Aim of the exercise: Only some lines are wanted. Transcribe, exactly, the lines below from the line with "T3: NPN BC337" up to and including the line with "D4: diode US1M".

Records to process:
=== Begin Enclosure ===

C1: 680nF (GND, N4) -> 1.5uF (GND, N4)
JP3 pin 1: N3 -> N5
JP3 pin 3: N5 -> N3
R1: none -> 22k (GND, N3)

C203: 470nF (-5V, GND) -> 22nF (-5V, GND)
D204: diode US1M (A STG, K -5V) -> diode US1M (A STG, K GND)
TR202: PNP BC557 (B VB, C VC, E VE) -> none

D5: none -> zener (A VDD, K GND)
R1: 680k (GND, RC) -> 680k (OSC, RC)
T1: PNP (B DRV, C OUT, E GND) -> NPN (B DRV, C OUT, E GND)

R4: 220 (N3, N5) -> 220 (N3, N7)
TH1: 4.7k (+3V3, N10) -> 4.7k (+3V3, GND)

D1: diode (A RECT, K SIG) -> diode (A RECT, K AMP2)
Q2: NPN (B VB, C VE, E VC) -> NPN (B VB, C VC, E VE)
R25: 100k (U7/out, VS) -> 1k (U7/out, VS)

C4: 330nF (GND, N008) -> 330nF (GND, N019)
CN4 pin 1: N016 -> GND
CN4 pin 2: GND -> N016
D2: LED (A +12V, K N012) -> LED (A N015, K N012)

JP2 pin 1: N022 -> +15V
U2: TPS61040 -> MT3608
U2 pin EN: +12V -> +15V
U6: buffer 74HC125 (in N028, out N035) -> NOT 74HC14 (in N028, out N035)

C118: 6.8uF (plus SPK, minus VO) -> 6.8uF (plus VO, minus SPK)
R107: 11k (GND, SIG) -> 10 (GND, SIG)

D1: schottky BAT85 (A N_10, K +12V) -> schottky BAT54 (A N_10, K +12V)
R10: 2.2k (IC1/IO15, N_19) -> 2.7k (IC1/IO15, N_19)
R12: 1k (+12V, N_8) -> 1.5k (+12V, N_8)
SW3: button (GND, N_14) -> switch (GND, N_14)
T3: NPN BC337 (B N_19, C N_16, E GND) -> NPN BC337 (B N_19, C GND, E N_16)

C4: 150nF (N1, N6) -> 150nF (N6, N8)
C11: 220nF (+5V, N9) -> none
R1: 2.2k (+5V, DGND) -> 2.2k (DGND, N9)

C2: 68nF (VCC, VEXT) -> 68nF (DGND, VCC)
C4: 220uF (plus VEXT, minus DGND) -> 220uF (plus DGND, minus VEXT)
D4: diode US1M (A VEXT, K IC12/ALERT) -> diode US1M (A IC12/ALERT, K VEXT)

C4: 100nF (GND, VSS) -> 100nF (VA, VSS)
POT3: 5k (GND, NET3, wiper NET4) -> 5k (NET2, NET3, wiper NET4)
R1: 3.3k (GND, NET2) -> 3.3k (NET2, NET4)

=== End Enclosure ===

Solution for this task:
T3: NPN BC337 (B N_19, C N_16, E GND) -> NPN BC337 (B N_19, C GND, E N_16)

C4: 150nF (N1, N6) -> 150nF (N6, N8)
C11: 220nF (+5V, N9) -> none
R1: 2.2k (+5V, DGND) -> 2.2k (DGND, N9)

C2: 68nF (VCC, VEXT) -> 68nF (DGND, VCC)
C4: 220uF (plus VEXT, minus DGND) -> 220uF (plus DGND, minus VEXT)
D4: diode US1M (A VEXT, K IC12/ALERT) -> diode US1M (A IC12/ALERT, K VEXT)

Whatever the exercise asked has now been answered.